> [About this exercise] Repeat exactly the lines of the entries below from the one with "SD3 pin CS: D11 -> D12" through the one with "SD3 pin MOSI: A3 -> A4", both ends included, and nothing else.

(Before-and-after change records)

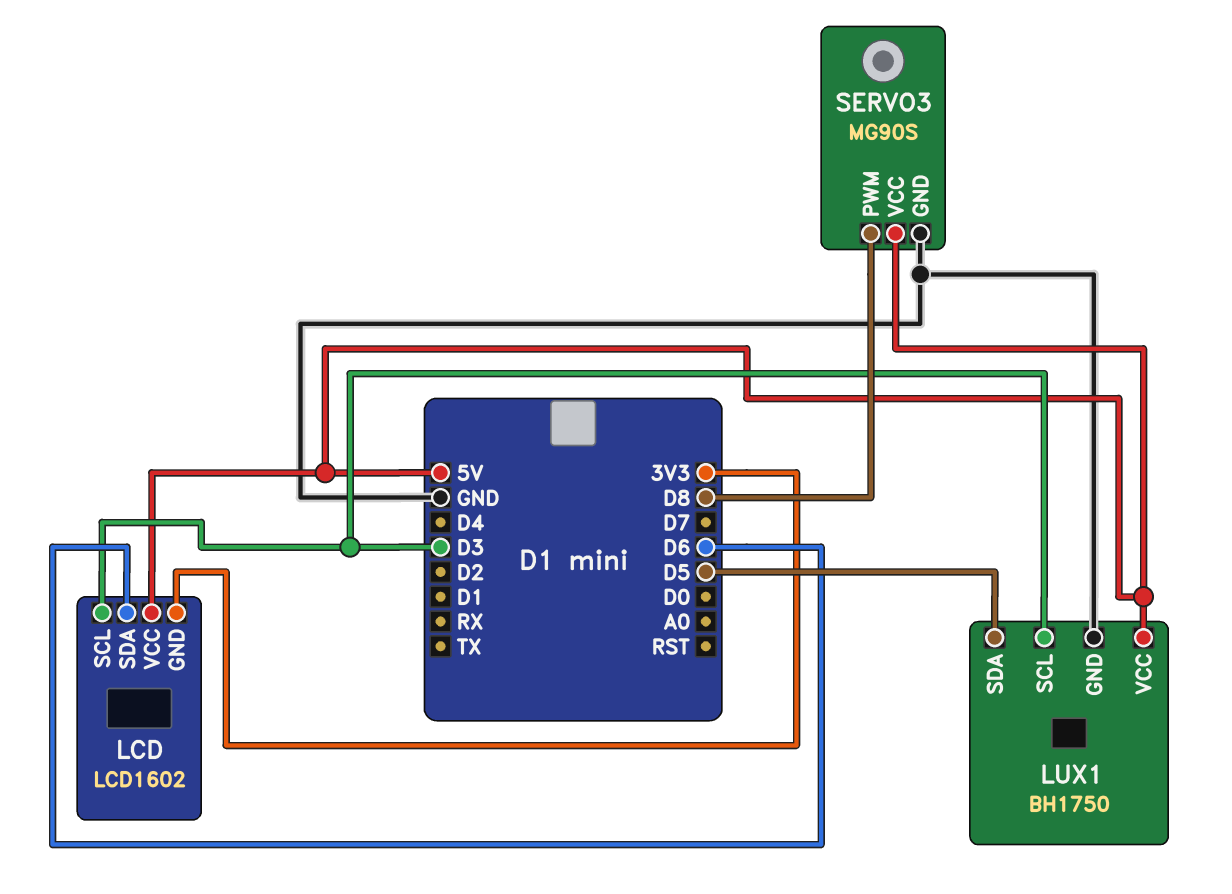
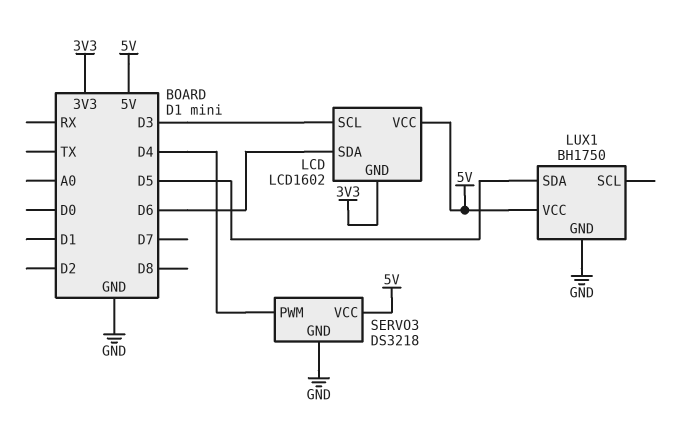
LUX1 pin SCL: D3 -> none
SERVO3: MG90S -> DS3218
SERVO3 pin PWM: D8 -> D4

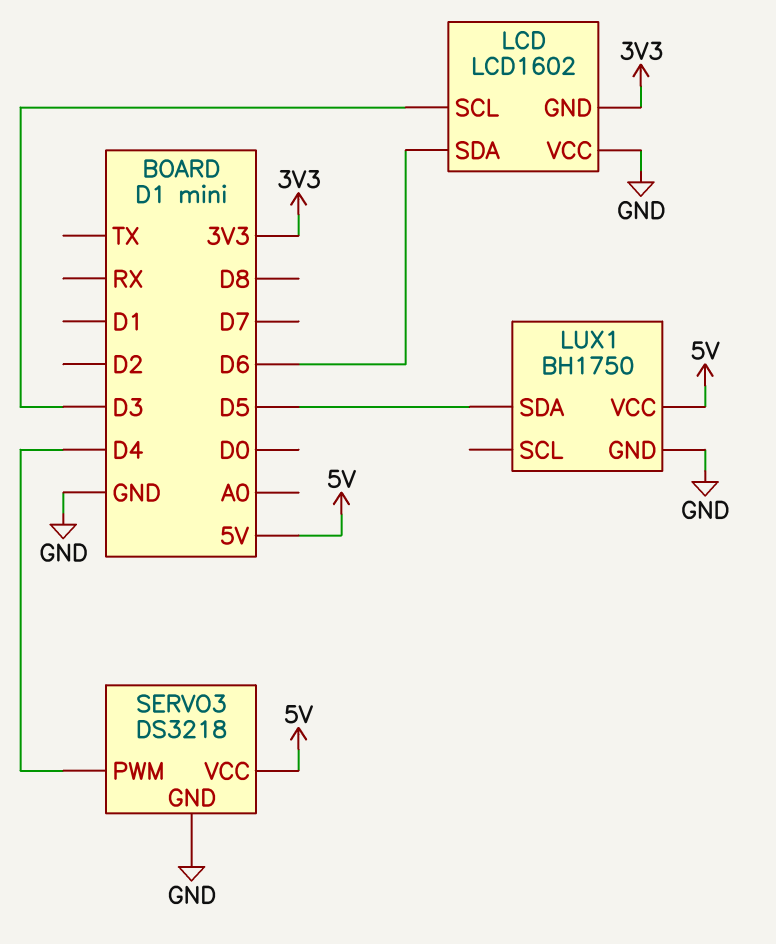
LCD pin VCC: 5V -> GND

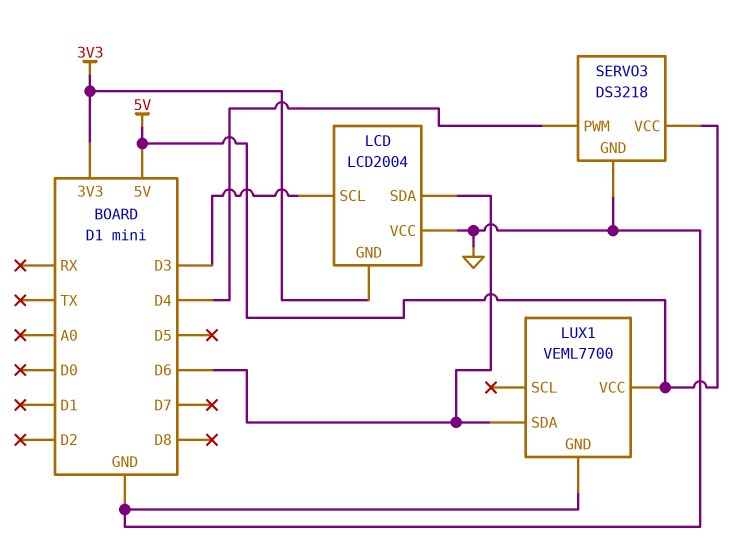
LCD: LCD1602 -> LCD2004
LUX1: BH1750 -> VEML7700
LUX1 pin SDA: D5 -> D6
...
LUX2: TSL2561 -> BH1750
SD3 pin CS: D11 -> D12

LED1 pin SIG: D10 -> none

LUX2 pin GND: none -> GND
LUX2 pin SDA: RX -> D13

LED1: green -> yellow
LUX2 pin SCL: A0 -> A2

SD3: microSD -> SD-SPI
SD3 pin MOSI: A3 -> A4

> [Solution]
SD3 pin CS: D11 -> D12

LED1 pin SIG: D10 -> none

LUX2 pin GND: none -> GND
LUX2 pin SDA: RX -> D13

LED1: green -> yellow
LUX2 pin SCL: A0 -> A2

SD3: microSD -> SD-SPI
SD3 pin MOSI: A3 -> A4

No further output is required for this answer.